> _Object transformation records_

####################

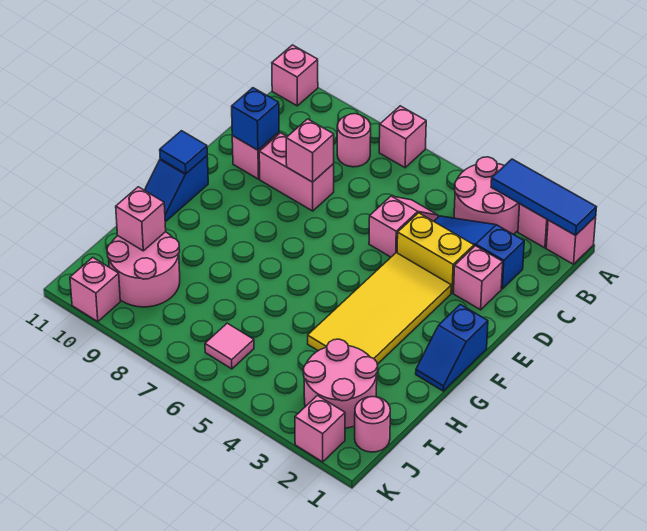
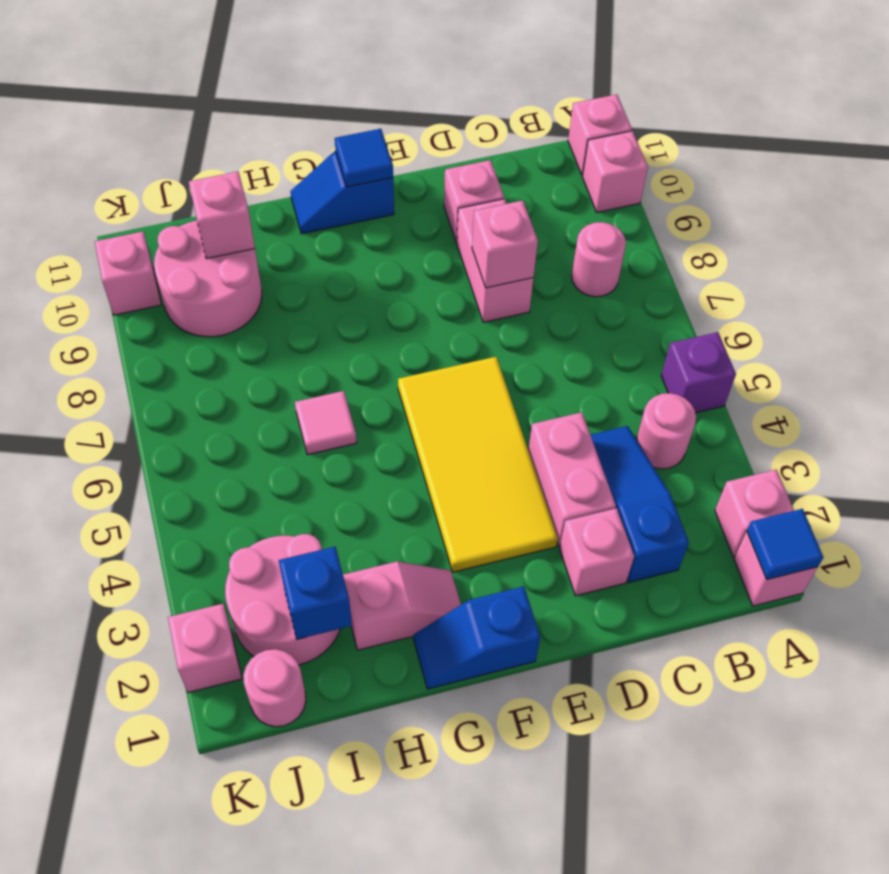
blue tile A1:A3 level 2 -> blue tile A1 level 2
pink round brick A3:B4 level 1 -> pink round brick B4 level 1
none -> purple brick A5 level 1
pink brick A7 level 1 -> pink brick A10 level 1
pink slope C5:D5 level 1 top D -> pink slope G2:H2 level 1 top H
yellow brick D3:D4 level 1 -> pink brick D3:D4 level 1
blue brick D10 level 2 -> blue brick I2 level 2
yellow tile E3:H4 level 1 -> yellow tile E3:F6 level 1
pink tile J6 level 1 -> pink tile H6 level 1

####################

> _WHAT IS BEING ASKED_
Transcribe the entries above word for word, but leave every picture out of your copy.

> _EXERCISE RESPONSE_
blue tile A1:A3 level 2 -> blue tile A1 level 2
pink round brick A3:B4 level 1 -> pink round brick B4 level 1
none -> purple brick A5 level 1
pink brick A7 level 1 -> pink brick A10 level 1
pink slope C5:D5 level 1 top D -> pink slope G2:H2 level 1 top H
yellow brick D3:D4 level 1 -> pink brick D3:D4 level 1
blue brick D10 level 2 -> blue brick I2 level 2
yellow tile E3:H4 level 1 -> yellow tile E3:F6 level 1
pink tile J6 level 1 -> pink tile H6 level 1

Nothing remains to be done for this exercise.